━━━━━ Data supplied

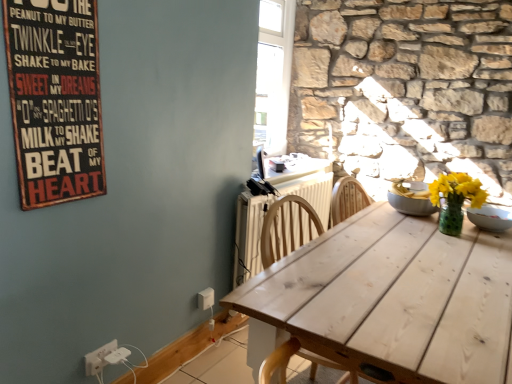
Question: In terms of width, does white painted radiator at center look wider or thinner when compared to white wood table at center?

Choices:
 (A) thin
 (B) wide

Answer: (A)

Question: Considering the positions of white painted radiator at center and white wood table at center in the image, is white painted radiator at center taller or shorter than white wood table at center?

Choices:
 (A) short
 (B) tall

Answer: (A)

Question: Based on their relative distances, which object is farther from the white plastic electric outlet at lower left, the 2th electric outlet in the back-to-front sequence?

Choices:
 (A) white painted radiator at center
 (B) white plastic electric outlet at lower center, which appears as the 1th electric outlet when viewed from the right
 (C) white wood table at center
 (D) wooden signboard at upper left
 (E) white glossy bowl at upper right

Answer: (E)

Question: Which object is the farthest from the wooden signboard at upper left?

Choices:
 (A) white plastic electric outlet at lower left, which is the 2th electric outlet in right-to-left order
 (B) white painted radiator at center
 (C) white glossy bowl at upper right
 (D) white wood table at center
 (E) white plastic electric outlet at lower center, which appears as the 1th electric outlet when viewed from the right

Answer: (C)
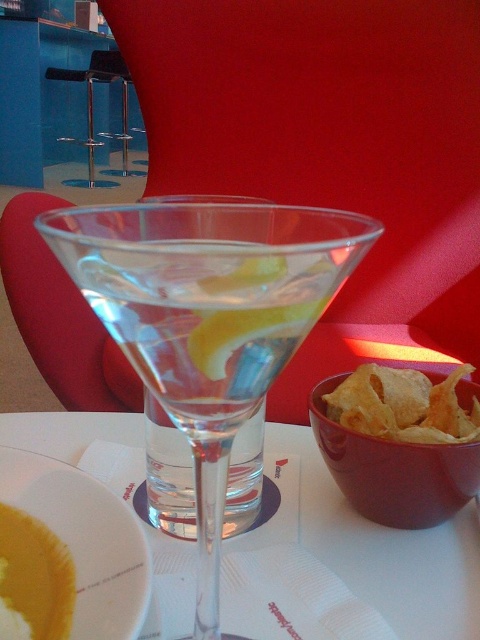
Image resolution: width=480 pixels, height=640 pixels. What do you see at coordinates (394, 472) in the screenshot?
I see `matte ceramic bowl at lower right` at bounding box center [394, 472].

Is matte ceramic bowl at lower right bigger than golden crispy chips at right?

Indeed, matte ceramic bowl at lower right has a larger size compared to golden crispy chips at right.

Which is behind, point (363, 440) or point (361, 376)?

The point (361, 376) is more distant.

Find the location of `matte ceramic bowl at lower right`. matte ceramic bowl at lower right is located at coordinates (394, 472).

Does transparent glass martini at center have a greater width compared to yellow matte plate at lower left?

Yes.

Does transparent glass martini at center lie in front of yellow matte plate at lower left?

That is True.

Identify the location of transparent glass martini at center. (207, 317).

Can you confirm if clear glass martini at center is shorter than yellow matte soup at lower left?

Incorrect, clear glass martini at center's height does not fall short of yellow matte soup at lower left's.

This screenshot has width=480, height=640. I want to click on clear glass martini at center, so click(x=168, y=474).

This screenshot has width=480, height=640. Describe the element at coordinates (168, 474) in the screenshot. I see `clear glass martini at center` at that location.

The image size is (480, 640). Identify the location of clear glass martini at center. (168, 474).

━━━━━━━━━━

## What the task requires
Repeat the lines word for word, starting at the line containing "That is True." and ending at the line containing "Incorrect, clear glass".

## Result for this task
That is True.

Identify the location of transparent glass martini at center. (207, 317).

Can you confirm if clear glass martini at center is shorter than yellow matte soup at lower left?

Incorrect, clear glass martini at center's height does not fall short of yellow matte soup at lower left's.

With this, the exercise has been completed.